_Work to complete:_ Word for word, retype every line of the data.

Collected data
>>>

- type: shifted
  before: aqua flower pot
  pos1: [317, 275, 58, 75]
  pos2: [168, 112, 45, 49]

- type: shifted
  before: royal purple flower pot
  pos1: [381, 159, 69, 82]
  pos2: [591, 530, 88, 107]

<<<

_Output below:_
- type: shifted
  before: aqua flower pot
  pos1: [317, 275, 58, 75]
  pos2: [168, 112, 45, 49]

- type: shifted
  before: royal purple flower pot
  pos1: [381, 159, 69, 82]
  pos2: [591, 530, 88, 107]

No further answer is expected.